_Information_.

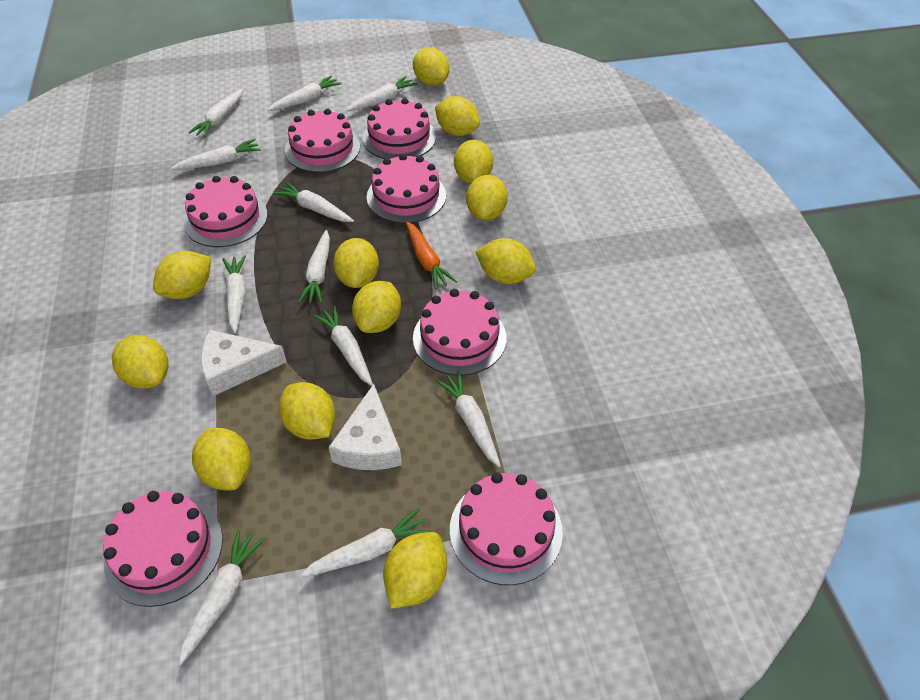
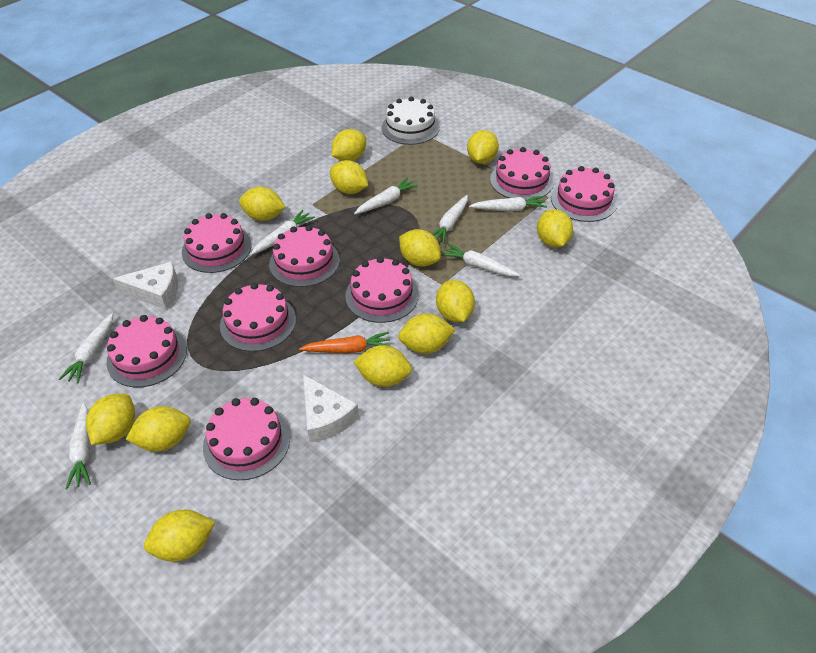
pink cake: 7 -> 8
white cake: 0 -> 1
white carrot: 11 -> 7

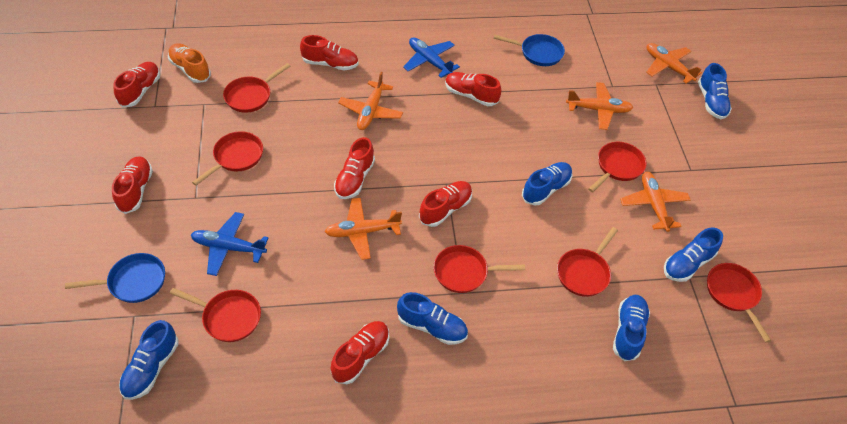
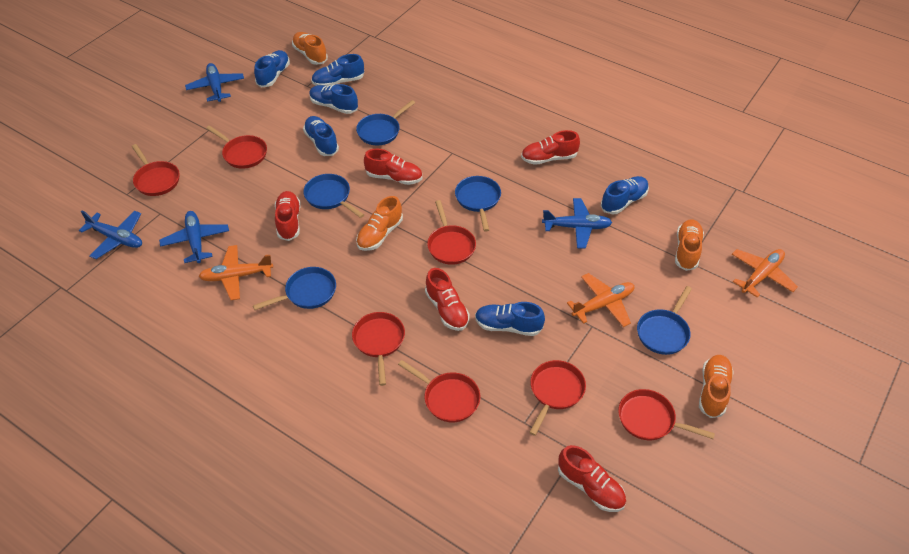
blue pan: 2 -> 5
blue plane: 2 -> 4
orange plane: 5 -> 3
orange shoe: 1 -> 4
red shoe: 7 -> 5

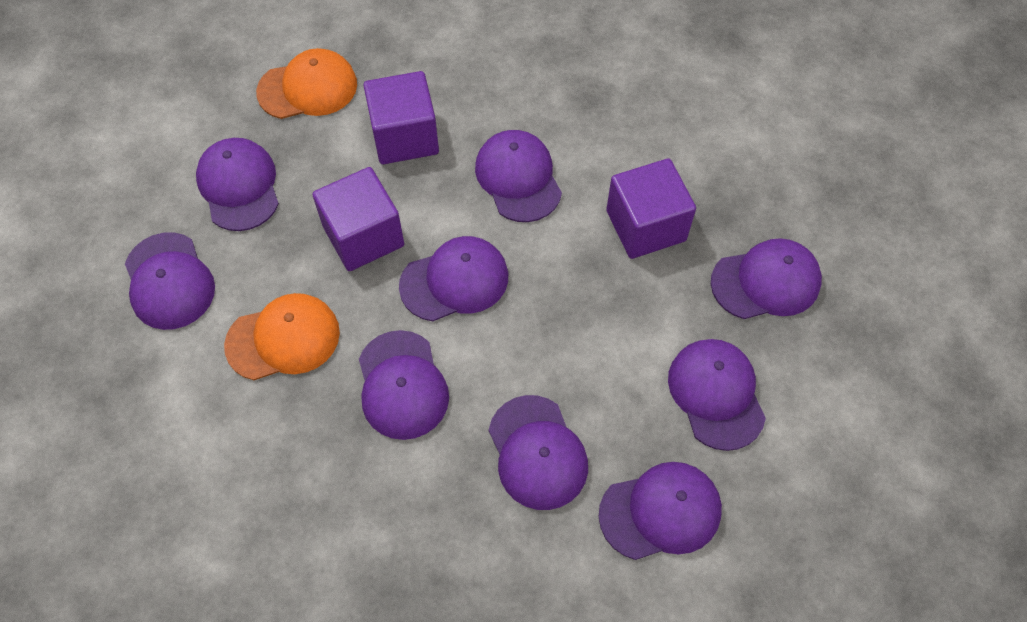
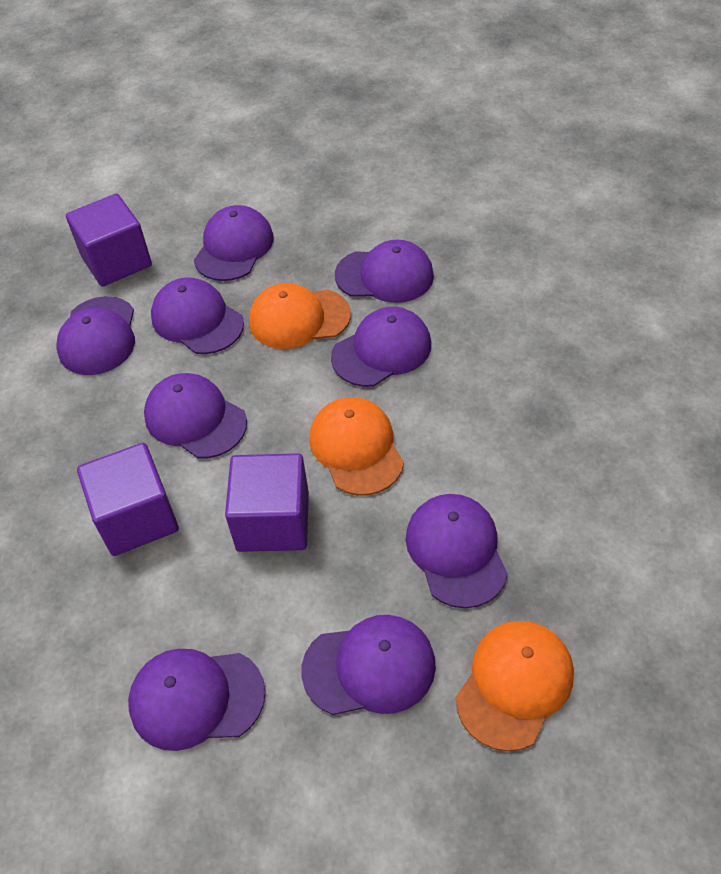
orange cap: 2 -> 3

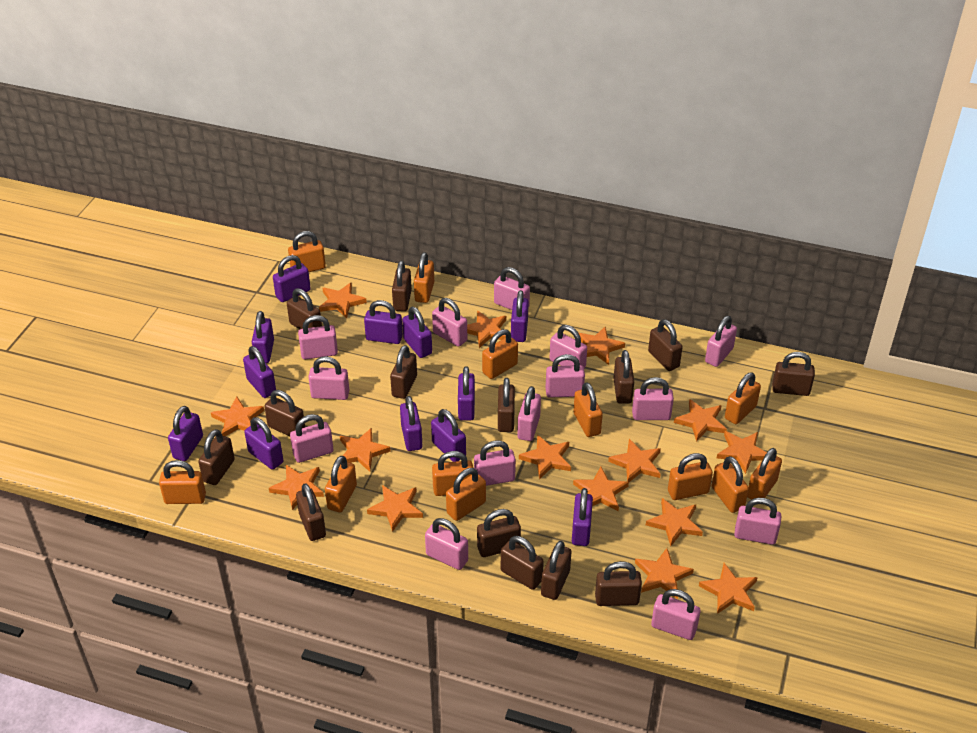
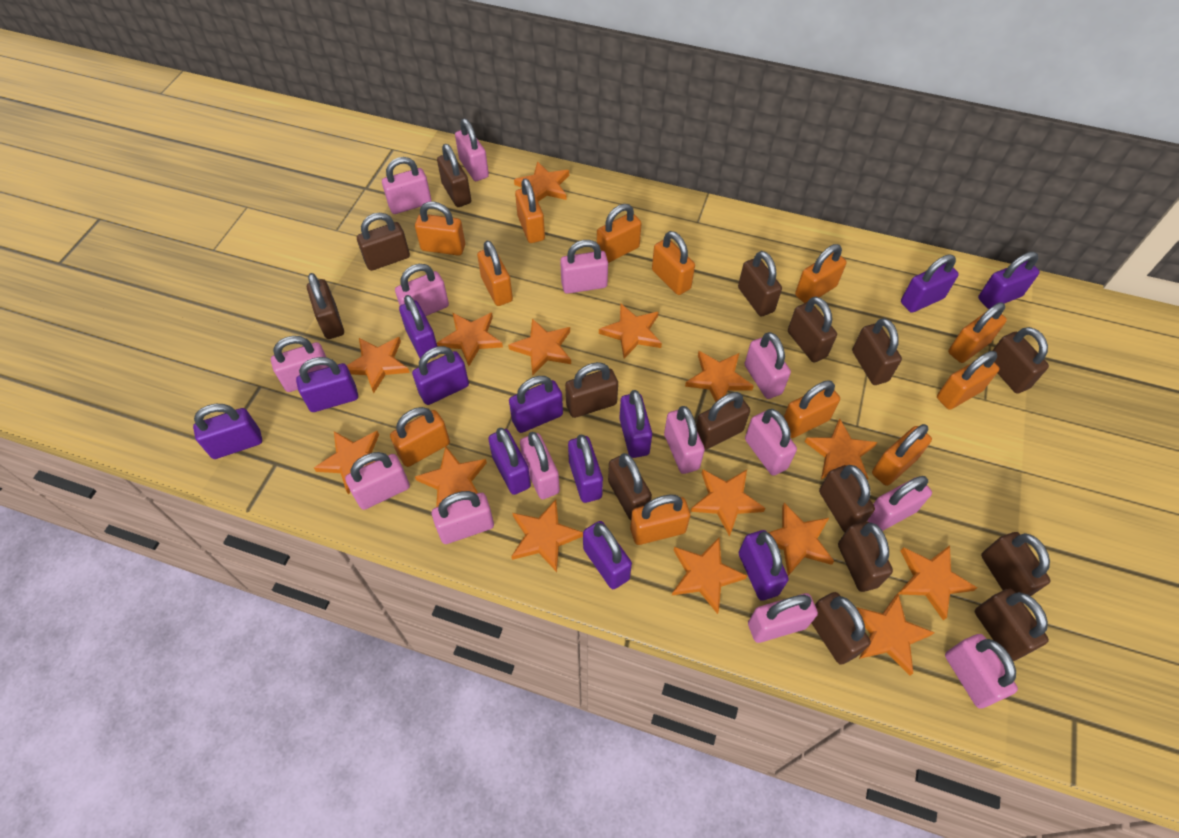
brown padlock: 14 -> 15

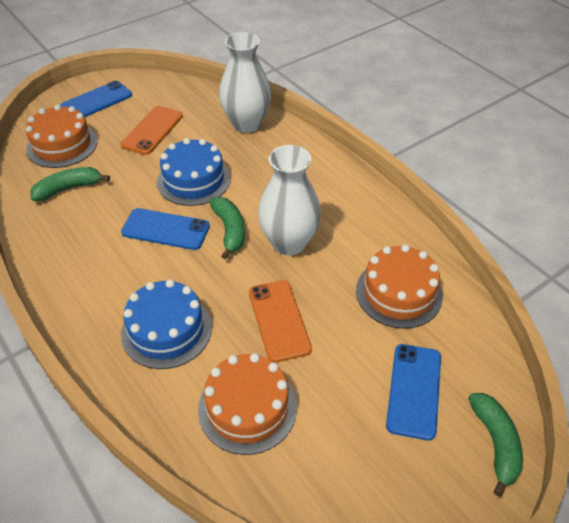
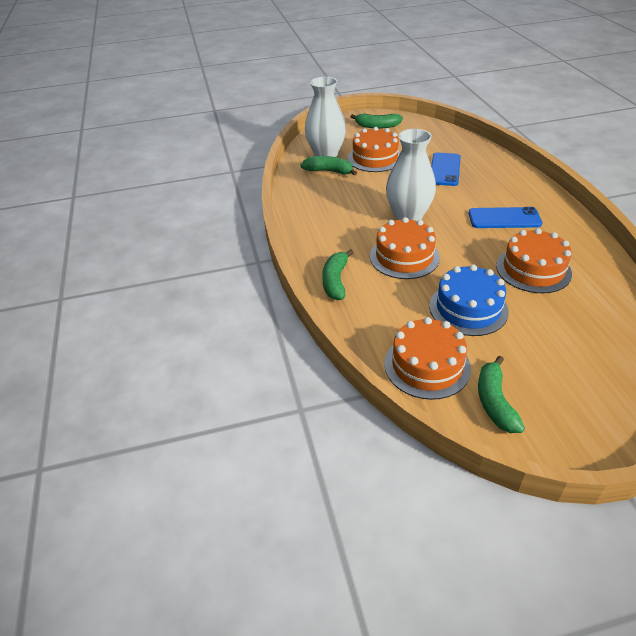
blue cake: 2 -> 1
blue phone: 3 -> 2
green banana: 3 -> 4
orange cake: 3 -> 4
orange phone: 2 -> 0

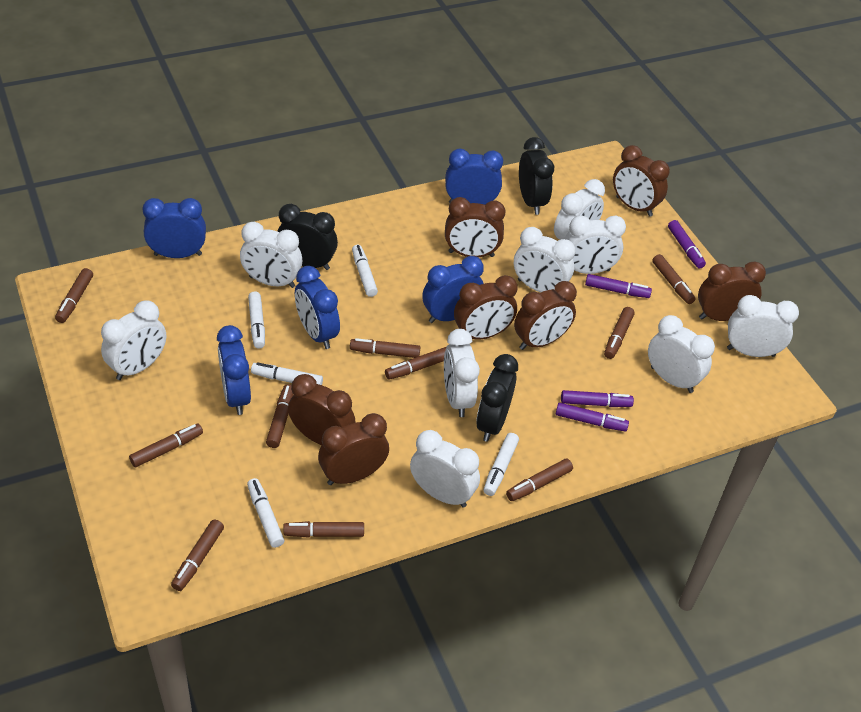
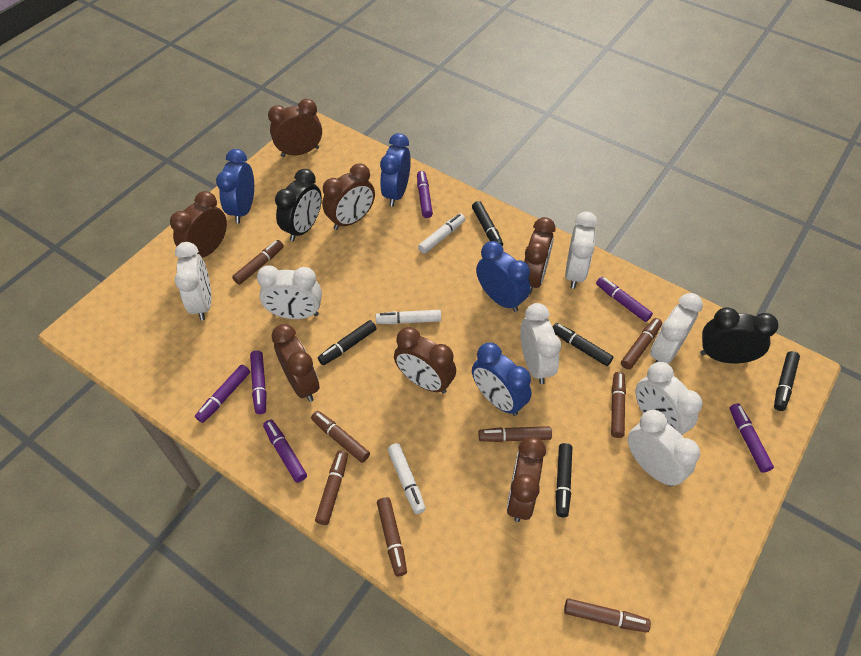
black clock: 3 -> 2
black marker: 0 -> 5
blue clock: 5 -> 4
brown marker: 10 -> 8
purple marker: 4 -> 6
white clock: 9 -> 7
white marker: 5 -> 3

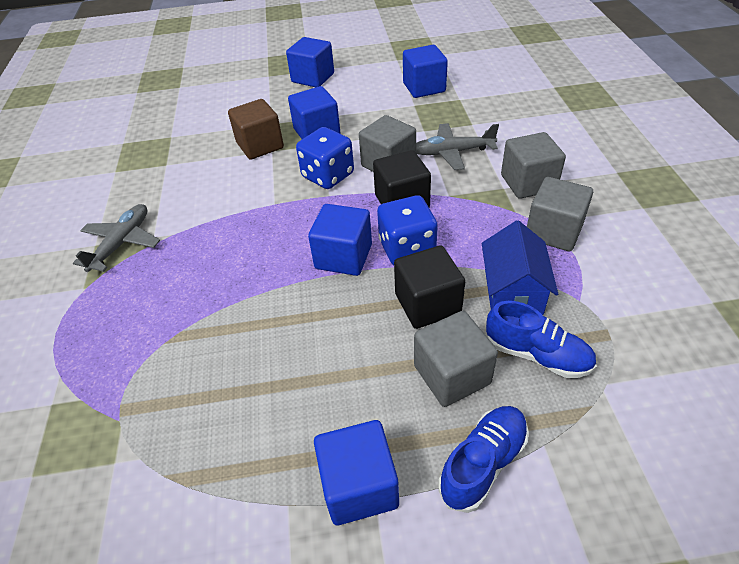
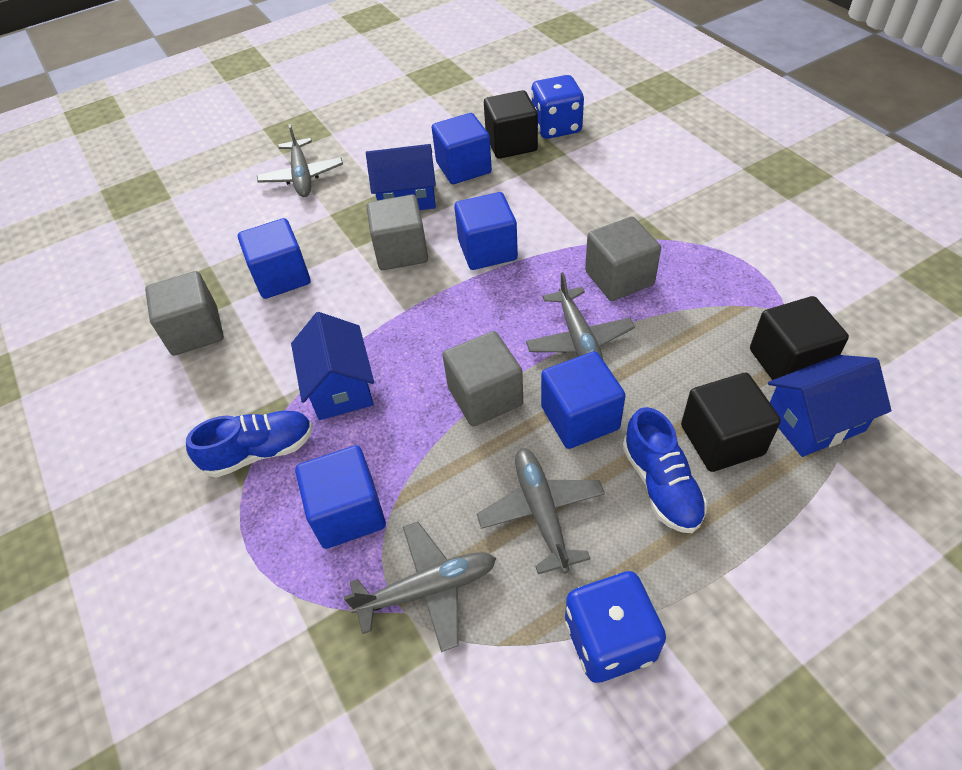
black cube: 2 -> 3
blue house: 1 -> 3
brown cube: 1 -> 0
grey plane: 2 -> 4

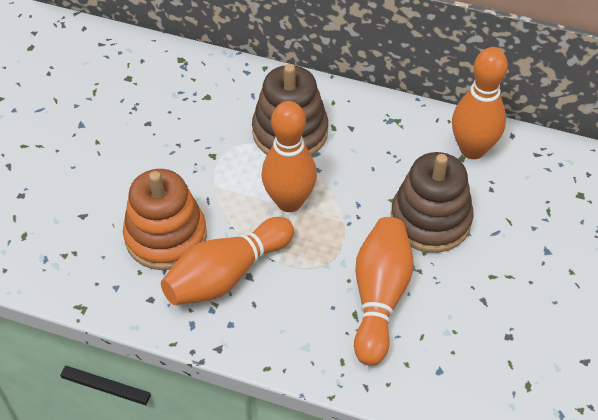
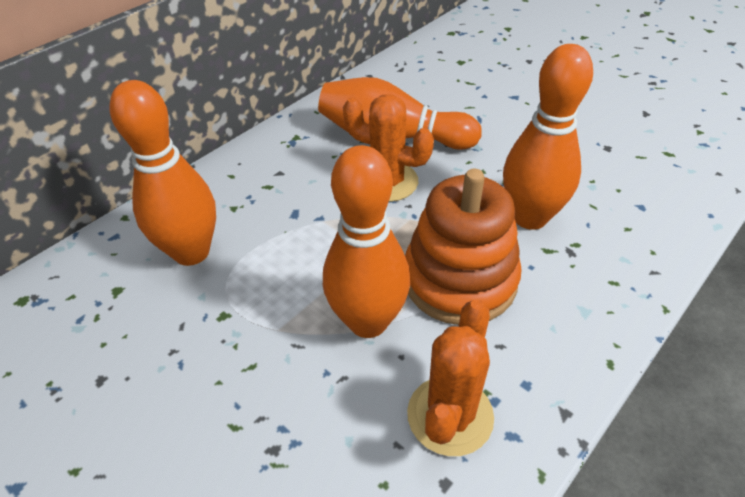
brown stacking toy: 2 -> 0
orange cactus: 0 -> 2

_What is being asked_. Repeat each record verbatim, pictures excluded.

_Your solution_.
pink cake: 7 -> 8
white cake: 0 -> 1
white carrot: 11 -> 7

blue pan: 2 -> 5
blue plane: 2 -> 4
orange plane: 5 -> 3
orange shoe: 1 -> 4
red shoe: 7 -> 5

orange cap: 2 -> 3

brown padlock: 14 -> 15

blue cake: 2 -> 1
blue phone: 3 -> 2
green banana: 3 -> 4
orange cake: 3 -> 4
orange phone: 2 -> 0

black clock: 3 -> 2
black marker: 0 -> 5
blue clock: 5 -> 4
brown marker: 10 -> 8
purple marker: 4 -> 6
white clock: 9 -> 7
white marker: 5 -> 3

black cube: 2 -> 3
blue house: 1 -> 3
brown cube: 1 -> 0
grey plane: 2 -> 4

brown stacking toy: 2 -> 0
orange cactus: 0 -> 2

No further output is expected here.